§ **Set task**: Output all the entries below as a numbered list, leaving out any blank lines.
-- BEGIN Data provided --
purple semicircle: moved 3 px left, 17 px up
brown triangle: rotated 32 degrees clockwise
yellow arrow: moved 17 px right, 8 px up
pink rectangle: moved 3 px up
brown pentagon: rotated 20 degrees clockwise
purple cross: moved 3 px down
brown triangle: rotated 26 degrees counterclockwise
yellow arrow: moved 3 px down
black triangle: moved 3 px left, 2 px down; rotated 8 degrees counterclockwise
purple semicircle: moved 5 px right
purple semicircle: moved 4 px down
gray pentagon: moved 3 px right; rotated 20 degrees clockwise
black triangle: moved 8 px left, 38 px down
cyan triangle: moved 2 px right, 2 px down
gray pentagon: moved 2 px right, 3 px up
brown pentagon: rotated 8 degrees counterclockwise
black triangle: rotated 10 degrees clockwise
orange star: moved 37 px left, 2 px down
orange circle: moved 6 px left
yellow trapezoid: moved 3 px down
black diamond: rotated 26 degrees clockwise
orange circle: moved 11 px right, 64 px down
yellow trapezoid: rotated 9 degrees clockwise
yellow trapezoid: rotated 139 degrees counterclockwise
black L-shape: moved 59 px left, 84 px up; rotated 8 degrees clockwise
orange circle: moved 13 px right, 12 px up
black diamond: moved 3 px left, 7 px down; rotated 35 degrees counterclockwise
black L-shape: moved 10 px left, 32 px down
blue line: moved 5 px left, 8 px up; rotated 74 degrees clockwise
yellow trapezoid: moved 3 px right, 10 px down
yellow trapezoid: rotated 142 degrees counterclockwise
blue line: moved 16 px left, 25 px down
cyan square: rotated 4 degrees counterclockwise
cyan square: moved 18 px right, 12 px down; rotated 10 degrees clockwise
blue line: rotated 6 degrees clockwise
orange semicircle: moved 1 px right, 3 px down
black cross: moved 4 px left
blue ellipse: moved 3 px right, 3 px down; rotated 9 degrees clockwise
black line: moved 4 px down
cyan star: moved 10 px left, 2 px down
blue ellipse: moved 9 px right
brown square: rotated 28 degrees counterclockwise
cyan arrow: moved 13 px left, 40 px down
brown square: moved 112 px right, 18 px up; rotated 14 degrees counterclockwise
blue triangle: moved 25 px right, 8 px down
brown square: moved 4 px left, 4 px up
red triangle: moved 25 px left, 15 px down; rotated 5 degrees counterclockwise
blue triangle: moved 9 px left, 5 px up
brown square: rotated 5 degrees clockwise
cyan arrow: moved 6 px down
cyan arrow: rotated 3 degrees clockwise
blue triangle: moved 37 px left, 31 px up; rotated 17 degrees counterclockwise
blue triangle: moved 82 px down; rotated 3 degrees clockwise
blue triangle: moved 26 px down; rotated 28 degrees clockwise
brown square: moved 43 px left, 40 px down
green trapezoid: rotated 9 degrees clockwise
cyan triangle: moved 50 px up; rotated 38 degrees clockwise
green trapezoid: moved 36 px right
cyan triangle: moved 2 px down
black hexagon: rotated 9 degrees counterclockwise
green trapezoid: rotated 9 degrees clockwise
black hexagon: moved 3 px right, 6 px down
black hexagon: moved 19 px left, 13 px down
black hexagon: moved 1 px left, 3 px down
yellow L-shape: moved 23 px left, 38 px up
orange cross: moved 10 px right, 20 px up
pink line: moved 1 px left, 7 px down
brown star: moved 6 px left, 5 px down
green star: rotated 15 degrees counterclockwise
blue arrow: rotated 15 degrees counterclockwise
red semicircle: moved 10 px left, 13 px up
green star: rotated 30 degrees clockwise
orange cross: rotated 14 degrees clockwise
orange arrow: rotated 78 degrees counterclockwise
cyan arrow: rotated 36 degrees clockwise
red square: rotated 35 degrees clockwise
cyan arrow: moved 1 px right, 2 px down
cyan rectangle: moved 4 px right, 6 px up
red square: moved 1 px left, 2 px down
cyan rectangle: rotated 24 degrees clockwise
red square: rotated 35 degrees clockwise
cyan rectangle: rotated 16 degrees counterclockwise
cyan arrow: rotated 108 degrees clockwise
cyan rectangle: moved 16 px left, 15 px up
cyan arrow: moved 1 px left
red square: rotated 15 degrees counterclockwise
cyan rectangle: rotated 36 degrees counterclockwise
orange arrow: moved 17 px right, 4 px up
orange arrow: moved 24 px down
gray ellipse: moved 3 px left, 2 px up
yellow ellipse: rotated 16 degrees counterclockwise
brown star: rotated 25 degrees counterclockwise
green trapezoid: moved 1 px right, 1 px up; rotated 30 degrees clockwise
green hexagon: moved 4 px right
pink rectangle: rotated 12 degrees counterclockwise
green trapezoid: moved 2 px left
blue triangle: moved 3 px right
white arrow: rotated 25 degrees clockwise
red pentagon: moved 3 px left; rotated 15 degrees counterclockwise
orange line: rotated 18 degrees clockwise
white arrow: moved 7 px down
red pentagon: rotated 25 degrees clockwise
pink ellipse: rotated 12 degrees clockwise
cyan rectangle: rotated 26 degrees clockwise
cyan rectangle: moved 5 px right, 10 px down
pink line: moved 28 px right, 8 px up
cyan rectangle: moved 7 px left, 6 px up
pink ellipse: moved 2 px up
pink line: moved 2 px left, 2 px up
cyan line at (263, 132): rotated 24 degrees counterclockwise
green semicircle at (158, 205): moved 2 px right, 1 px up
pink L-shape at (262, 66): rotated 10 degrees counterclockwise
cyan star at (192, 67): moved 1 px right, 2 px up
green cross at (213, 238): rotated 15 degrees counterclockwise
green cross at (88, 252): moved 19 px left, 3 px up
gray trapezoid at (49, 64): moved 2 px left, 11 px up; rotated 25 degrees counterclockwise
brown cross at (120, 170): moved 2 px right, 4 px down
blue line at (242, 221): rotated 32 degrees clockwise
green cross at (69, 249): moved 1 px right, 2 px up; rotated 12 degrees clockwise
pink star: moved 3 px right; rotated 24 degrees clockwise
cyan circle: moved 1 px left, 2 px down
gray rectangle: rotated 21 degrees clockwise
-- END Data provided --
§ **Output below**:
1. purple semicircle: moved 3 px left, 17 px up
2. brown triangle: rotated 32 degrees clockwise
3. yellow arrow: moved 17 px right, 8 px up
4. pink rectangle: moved 3 px up
5. brown pentagon: rotated 20 degrees clockwise
6. purple cross: moved 3 px down
7. brown triangle: rotated 26 degrees counterclockwise
8. yellow arrow: moved 3 px down
9. black triangle: moved 3 px left, 2 px down; rotated 8 degrees counterclockwise
10. purple semicircle: moved 5 px right
11. purple semicircle: moved 4 px down
12. gray pentagon: moved 3 px right; rotated 20 degrees clockwise
13. black triangle: moved 8 px left, 38 px down
14. cyan triangle: moved 2 px right, 2 px down
15. gray pentagon: moved 2 px right, 3 px up
16. brown pentagon: rotated 8 degrees counterclockwise
17. black triangle: rotated 10 degrees clockwise
18. orange star: moved 37 px left, 2 px down
19. orange circle: moved 6 px left
20. yellow trapezoid: moved 3 px down
21. black diamond: rotated 26 degrees clockwise
22. orange circle: moved 11 px right, 64 px down
23. yellow trapezoid: rotated 9 degrees clockwise
24. yellow trapezoid: rotated 139 degrees counterclockwise
25. black L-shape: moved 59 px left, 84 px up; rotated 8 degrees clockwise
26. orange circle: moved 13 px right, 12 px up
27. black diamond: moved 3 px left, 7 px down; rotated 35 degrees counterclockwise
28. black L-shape: moved 10 px left, 32 px down
29. blue line: moved 5 px left, 8 px up; rotated 74 degrees clockwise
30. yellow trapezoid: moved 3 px right, 10 px down
31. yellow trapezoid: rotated 142 degrees counterclockwise
32. blue line: moved 16 px left, 25 px down
33. cyan square: rotated 4 degrees counterclockwise
34. cyan square: moved 18 px right, 12 px down; rotated 10 degrees clockwise
35. blue line: rotated 6 degrees clockwise
36. orange semicircle: moved 1 px right, 3 px down
37. black cross: moved 4 px left
38. blue ellipse: moved 3 px right, 3 px down; rotated 9 degrees clockwise
39. black line: moved 4 px down
40. cyan star: moved 10 px left, 2 px down
41. blue ellipse: moved 9 px right
42. brown square: rotated 28 degrees counterclockwise
43. cyan arrow: moved 13 px left, 40 px down
44. brown square: moved 112 px right, 18 px up; rotated 14 degrees counterclockwise
45. blue triangle: moved 25 px right, 8 px down
46. brown square: moved 4 px left, 4 px up
47. red triangle: moved 25 px left, 15 px down; rotated 5 degrees counterclockwise
48. blue triangle: moved 9 px left, 5 px up
49. brown square: rotated 5 degrees clockwise
50. cyan arrow: moved 6 px down
51. cyan arrow: rotated 3 degrees clockwise
52. blue triangle: moved 37 px left, 31 px up; rotated 17 degrees counterclockwise
53. blue triangle: moved 82 px down; rotated 3 degrees clockwise
54. blue triangle: moved 26 px down; rotated 28 degrees clockwise
55. brown square: moved 43 px left, 40 px down
56. green trapezoid: rotated 9 degrees clockwise
57. cyan triangle: moved 50 px up; rotated 38 degrees clockwise
58. green trapezoid: moved 36 px right
59. cyan triangle: moved 2 px down
60. black hexagon: rotated 9 degrees counterclockwise
61. green trapezoid: rotated 9 degrees clockwise
62. black hexagon: moved 3 px right, 6 px down
63. black hexagon: moved 19 px left, 13 px down
64. black hexagon: moved 1 px left, 3 px down
65. yellow L-shape: moved 23 px left, 38 px up
66. orange cross: moved 10 px right, 20 px up
67. pink line: moved 1 px left, 7 px down
68. brown star: moved 6 px left, 5 px down
69. green star: rotated 15 degrees counterclockwise
70. blue arrow: rotated 15 degrees counterclockwise
71. red semicircle: moved 10 px left, 13 px up
72. green star: rotated 30 degrees clockwise
73. orange cross: rotated 14 degrees clockwise
74. orange arrow: rotated 78 degrees counterclockwise
75. cyan arrow: rotated 36 degrees clockwise
76. red square: rotated 35 degrees clockwise
77. cyan arrow: moved 1 px right, 2 px down
78. cyan rectangle: moved 4 px right, 6 px up
79. red square: moved 1 px left, 2 px down
80. cyan rectangle: rotated 24 degrees clockwise
81. red square: rotated 35 degrees clockwise
82. cyan rectangle: rotated 16 degrees counterclockwise
83. cyan arrow: rotated 108 degrees clockwise
84. cyan rectangle: moved 16 px left, 15 px up
85. cyan arrow: moved 1 px left
86. red square: rotated 15 degrees counterclockwise
87. cyan rectangle: rotated 36 degrees counterclockwise
88. orange arrow: moved 17 px right, 4 px up
89. orange arrow: moved 24 px down
90. gray ellipse: moved 3 px left, 2 px up
91. yellow ellipse: rotated 16 degrees counterclockwise
92. brown star: rotated 25 degrees counterclockwise
93. green trapezoid: moved 1 px right, 1 px up; rotated 30 degrees clockwise
94. green hexagon: moved 4 px right
95. pink rectangle: rotated 12 degrees counterclockwise
96. green trapezoid: moved 2 px left
97. blue triangle: moved 3 px right
98. white arrow: rotated 25 degrees clockwise
99. red pentagon: moved 3 px left; rotated 15 degrees counterclockwise
100. orange line: rotated 18 degrees clockwise
101. white arrow: moved 7 px down
102. red pentagon: rotated 25 degrees clockwise
103. pink ellipse: rotated 12 degrees clockwise
104. cyan rectangle: rotated 26 degrees clockwise
105. cyan rectangle: moved 5 px right, 10 px down
106. pink line: moved 28 px right, 8 px up
107. cyan rectangle: moved 7 px left, 6 px up
108. pink ellipse: moved 2 px up
109. pink line: moved 2 px left, 2 px up
110. cyan line at (263, 132): rotated 24 degrees counterclockwise
111. green semicircle at (158, 205): moved 2 px right, 1 px up
112. pink L-shape at (262, 66): rotated 10 degrees counterclockwise
113. cyan star at (192, 67): moved 1 px right, 2 px up
114. green cross at (213, 238): rotated 15 degrees counterclockwise
115. green cross at (88, 252): moved 19 px left, 3 px up
116. gray trapezoid at (49, 64): moved 2 px left, 11 px up; rotated 25 degrees counterclockwise
117. brown cross at (120, 170): moved 2 px right, 4 px down
118. blue line at (242, 221): rotated 32 degrees clockwise
119. green cross at (69, 249): moved 1 px right, 2 px up; rotated 12 degrees clockwise
120. pink star: moved 3 px right; rotated 24 degrees clockwise
121. cyan circle: moved 1 px left, 2 px down
122. gray rectangle: rotated 21 degrees clockwise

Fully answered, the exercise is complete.